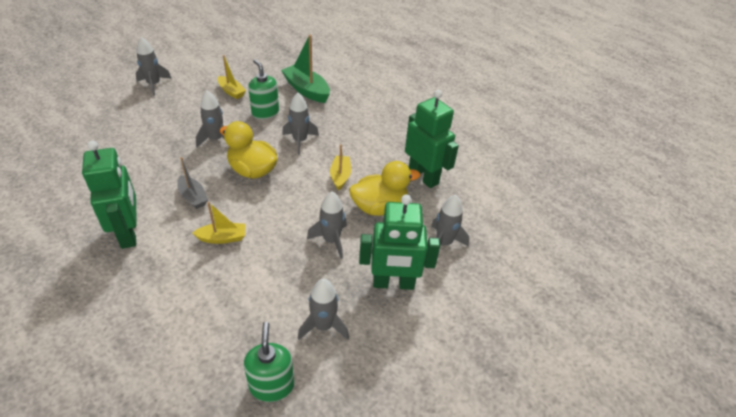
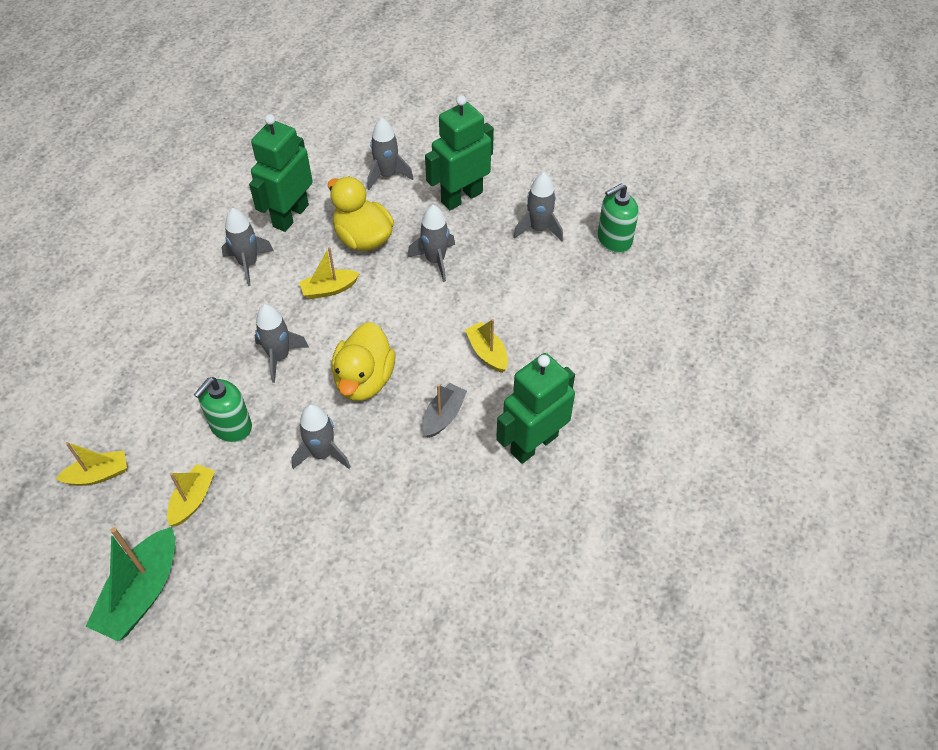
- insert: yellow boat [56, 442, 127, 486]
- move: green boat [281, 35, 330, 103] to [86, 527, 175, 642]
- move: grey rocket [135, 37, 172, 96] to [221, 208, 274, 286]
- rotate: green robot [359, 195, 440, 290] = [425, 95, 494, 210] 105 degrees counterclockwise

▶ What you have to do
The listing should be transcribed in full, exactly, and without its pictures.

▶ Written solution
- insert: yellow boat [56, 442, 127, 486]
- move: green boat [281, 35, 330, 103] to [86, 527, 175, 642]
- move: grey rocket [135, 37, 172, 96] to [221, 208, 274, 286]
- rotate: green robot [359, 195, 440, 290] = [425, 95, 494, 210] 105 degrees counterclockwise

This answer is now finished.